■ PROBLEM DESCRIPTION
Your reply should hold every record exactly as given, with no pictures in it.

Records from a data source
..........
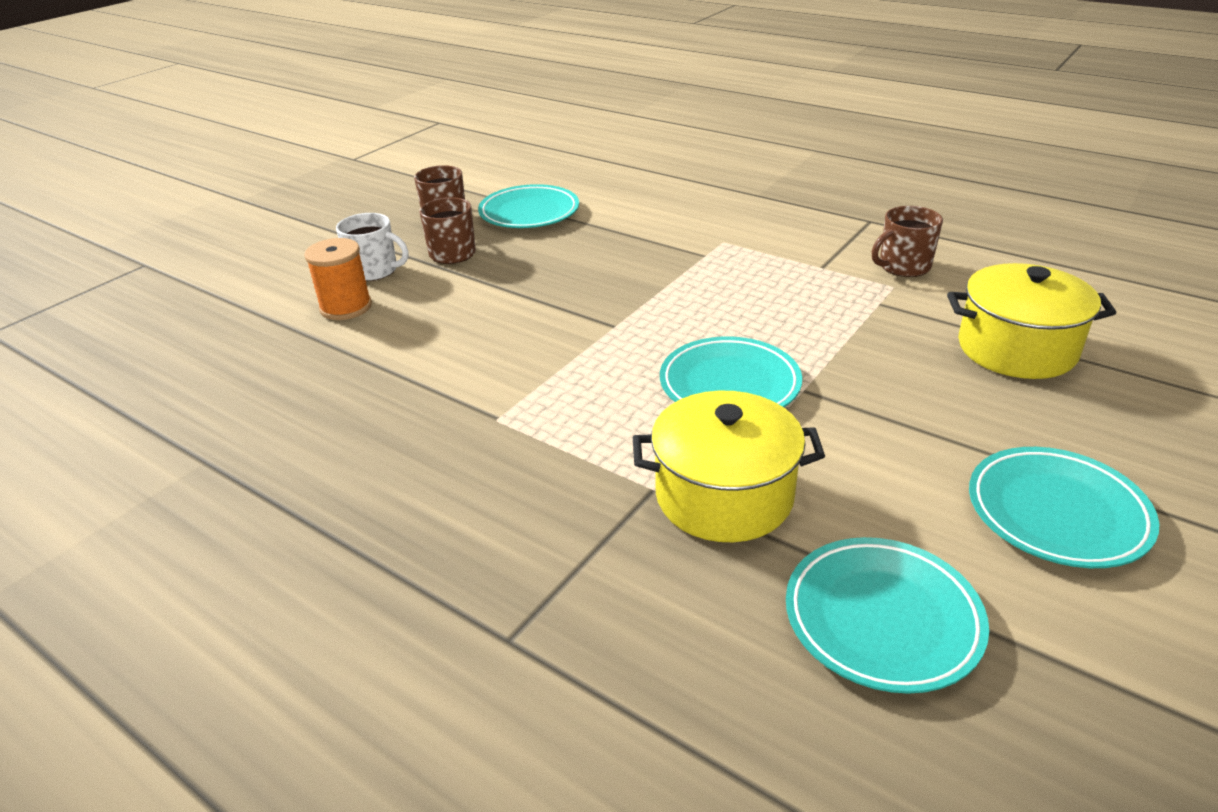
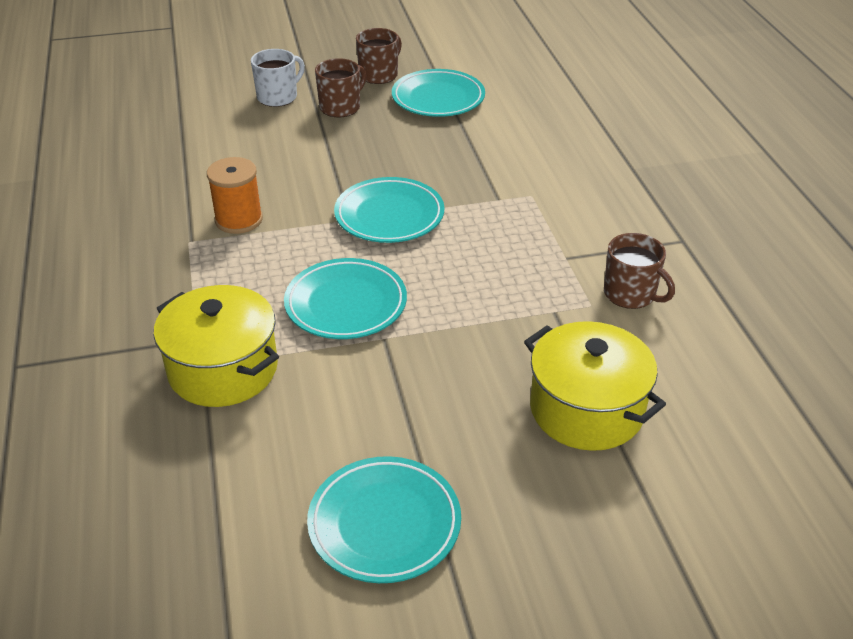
camera: 40 degrees right, 5 degrees up
(346, 307) = (225, 116): orange spool -> orange spool (239, 220)
(375, 271) = (278, 97): white mug -> white mug turned 105 degrees counterclockwise
(882, 619) = (180, 494): turquoise plate -> turquoise plate (389, 215)
(903, 266) = (631, 294): brown mug -> brown mug turned 150 degrees counterclockwise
..........
■ RESPONSE BELOW
camera: 40 degrees right, 5 degrees up
(346, 307) = (225, 116): orange spool -> orange spool (239, 220)
(375, 271) = (278, 97): white mug -> white mug turned 105 degrees counterclockwise
(882, 619) = (180, 494): turquoise plate -> turquoise plate (389, 215)
(903, 266) = (631, 294): brown mug -> brown mug turned 150 degrees counterclockwise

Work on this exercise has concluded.